Object change listings:
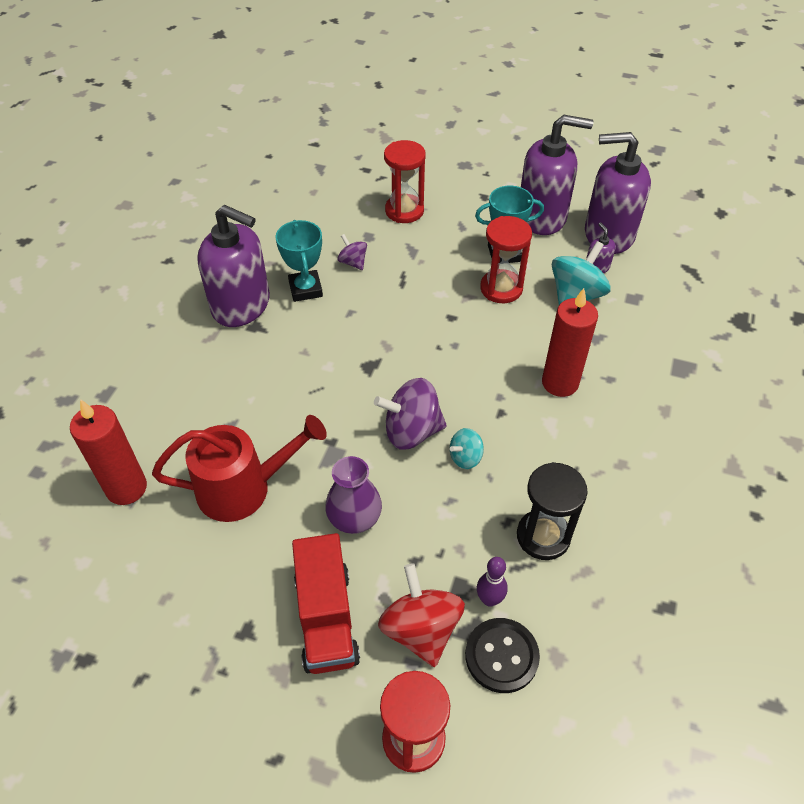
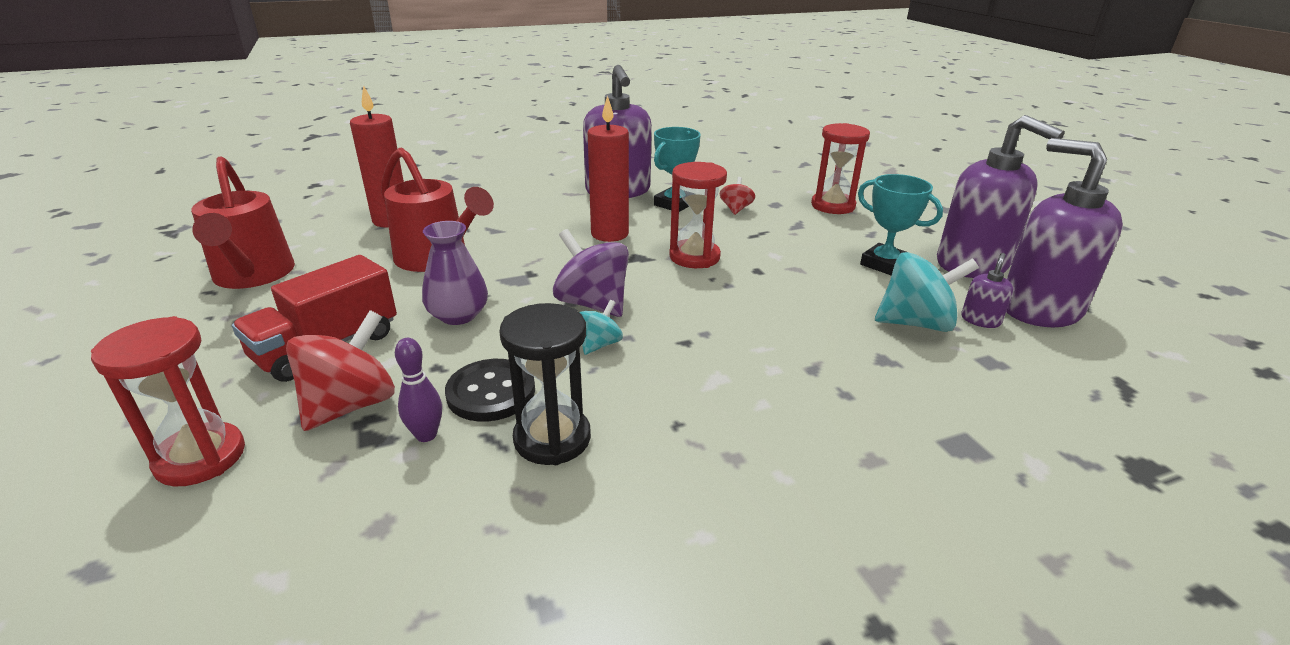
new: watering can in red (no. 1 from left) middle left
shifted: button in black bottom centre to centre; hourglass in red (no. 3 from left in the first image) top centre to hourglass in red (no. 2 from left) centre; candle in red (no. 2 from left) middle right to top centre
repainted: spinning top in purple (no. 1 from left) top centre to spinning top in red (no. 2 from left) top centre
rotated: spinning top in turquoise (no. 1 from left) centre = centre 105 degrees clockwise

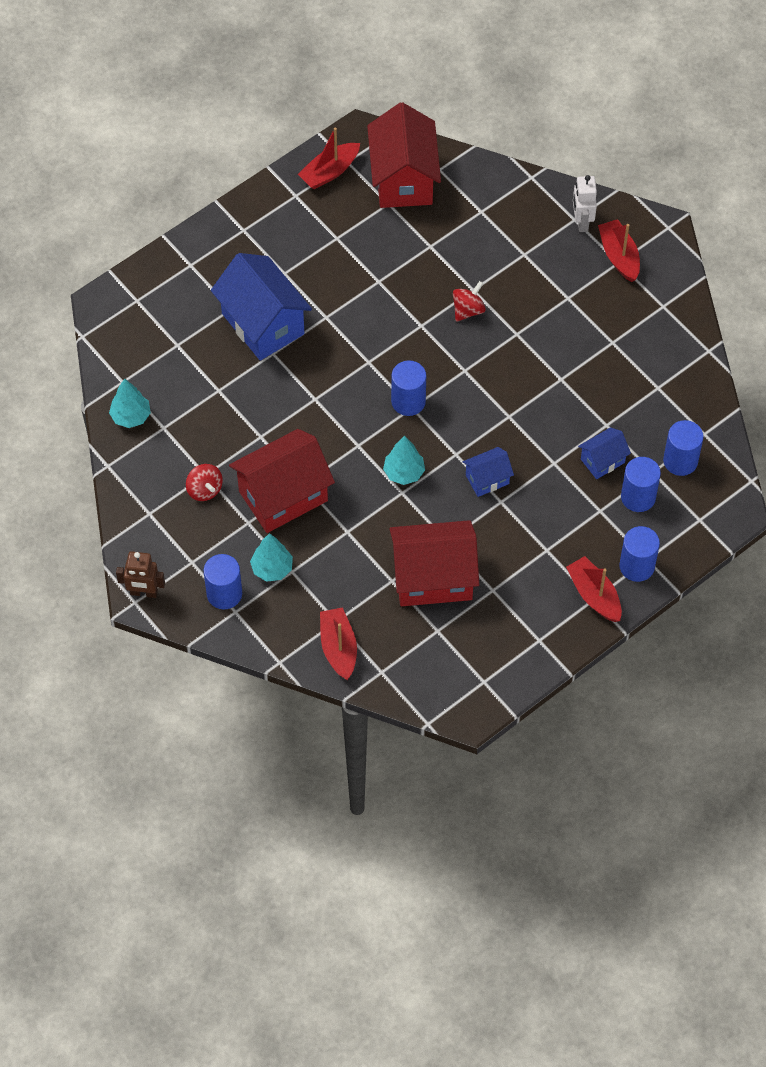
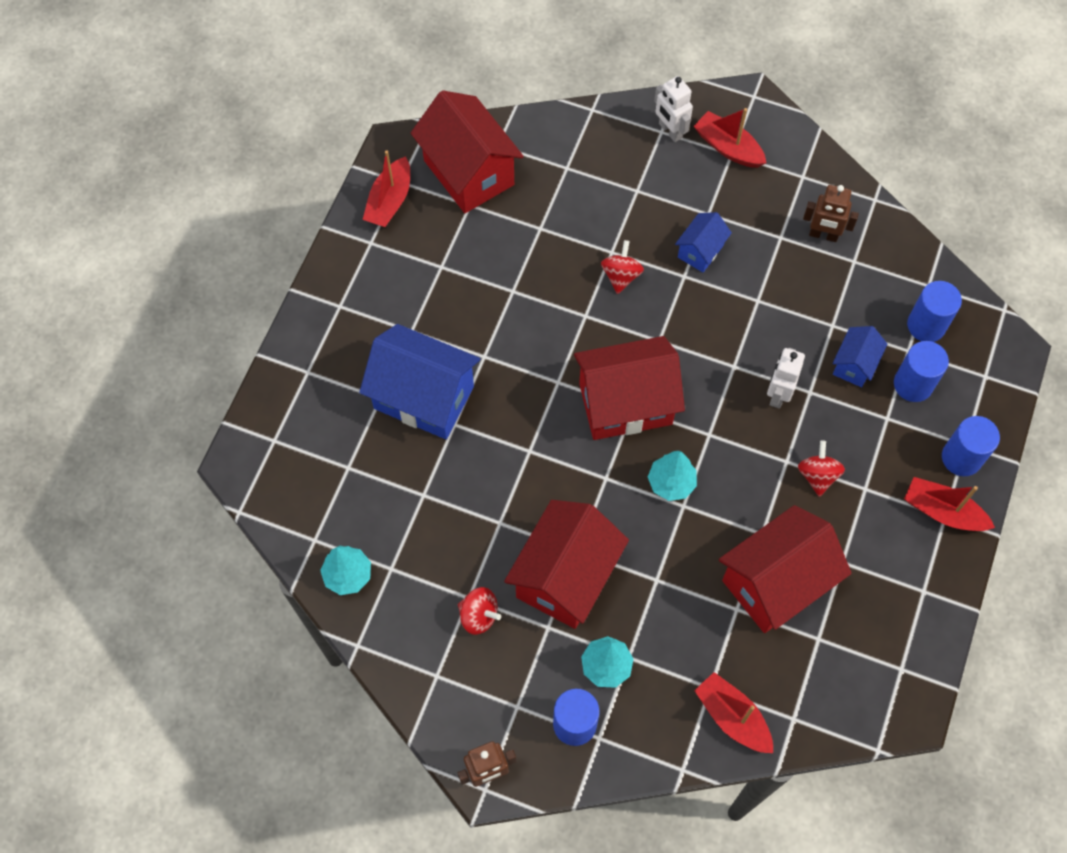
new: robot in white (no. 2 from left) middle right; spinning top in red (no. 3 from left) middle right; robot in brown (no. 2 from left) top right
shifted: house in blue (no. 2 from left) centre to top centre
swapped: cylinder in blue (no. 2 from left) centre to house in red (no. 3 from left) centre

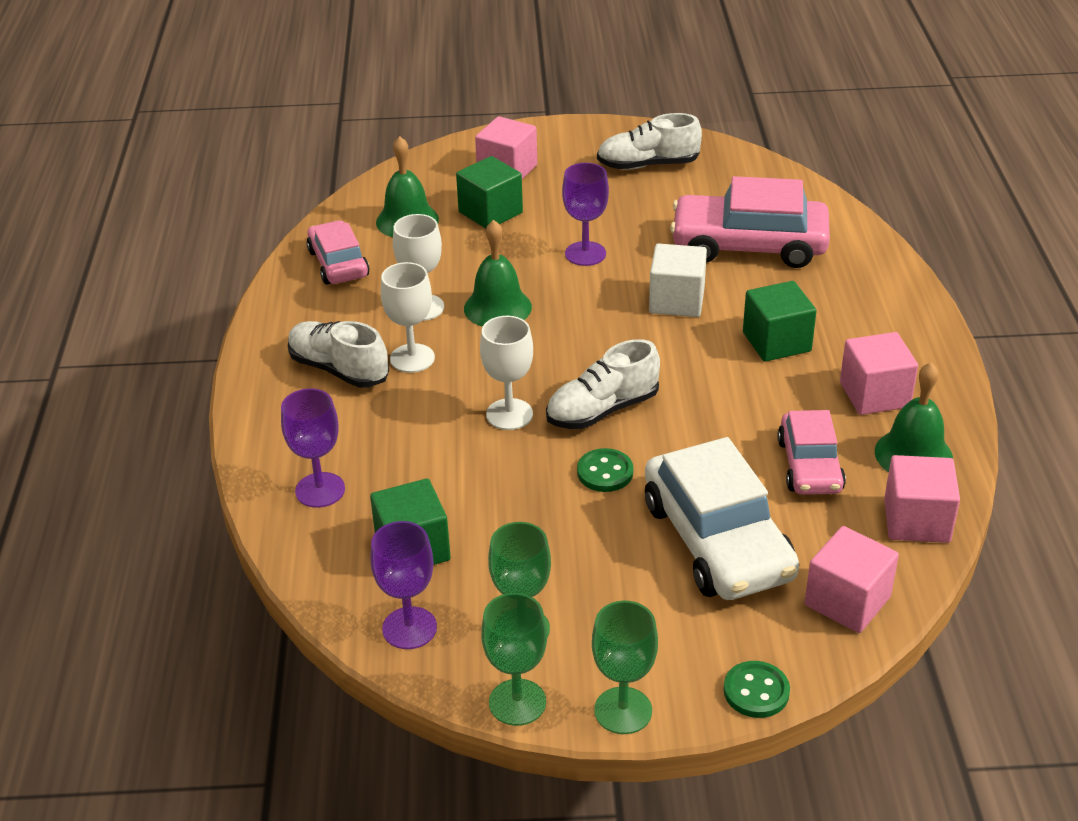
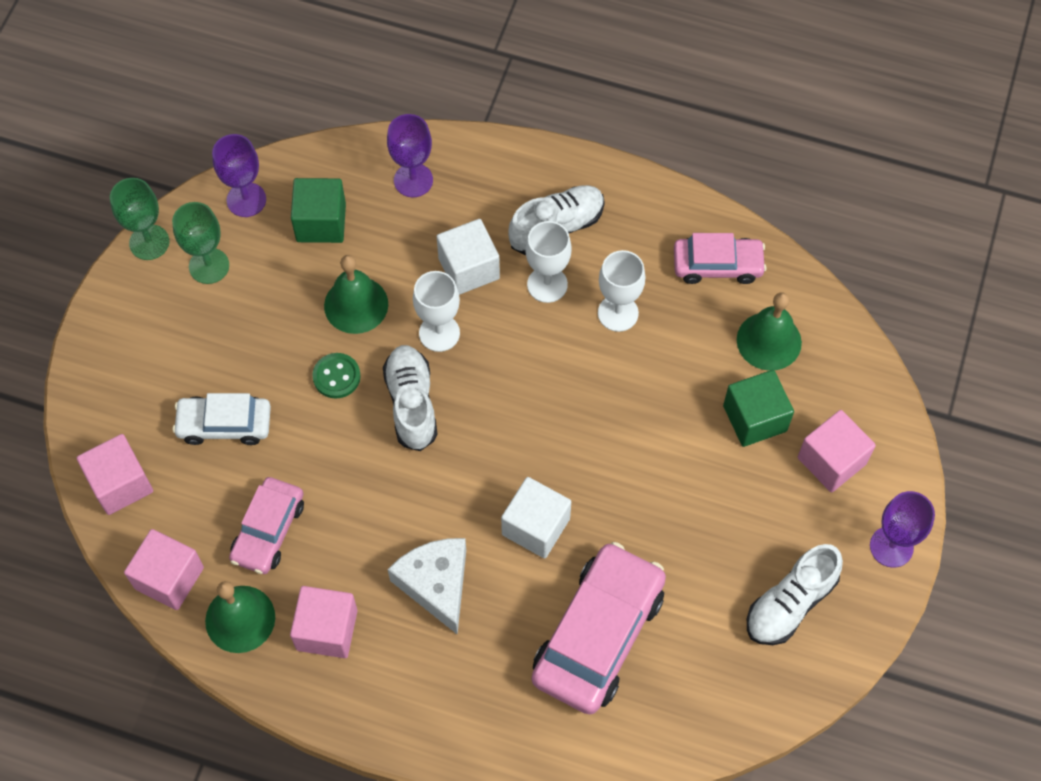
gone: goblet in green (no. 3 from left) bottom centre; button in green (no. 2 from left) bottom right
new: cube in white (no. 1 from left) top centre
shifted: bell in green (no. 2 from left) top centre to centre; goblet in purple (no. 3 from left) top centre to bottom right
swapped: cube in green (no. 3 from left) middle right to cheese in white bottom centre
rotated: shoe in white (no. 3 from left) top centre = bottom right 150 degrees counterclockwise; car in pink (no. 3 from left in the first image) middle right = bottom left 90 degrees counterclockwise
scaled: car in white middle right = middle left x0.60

**WORK REQUIRED**:
From the opening line of the entries above to the line containing "repainted: spinning top", please transcribe each line exactly, skipping every picture.

**RESPONSE TO THE TASK**:
new: watering can in red (no. 1 from left) middle left
shifted: button in black bottom centre to centre; hourglass in red (no. 3 from left in the first image) top centre to hourglass in red (no. 2 from left) centre; candle in red (no. 2 from left) middle right to top centre
repainted: spinning top in purple (no. 1 from left) top centre to spinning top in red (no. 2 from left) top centre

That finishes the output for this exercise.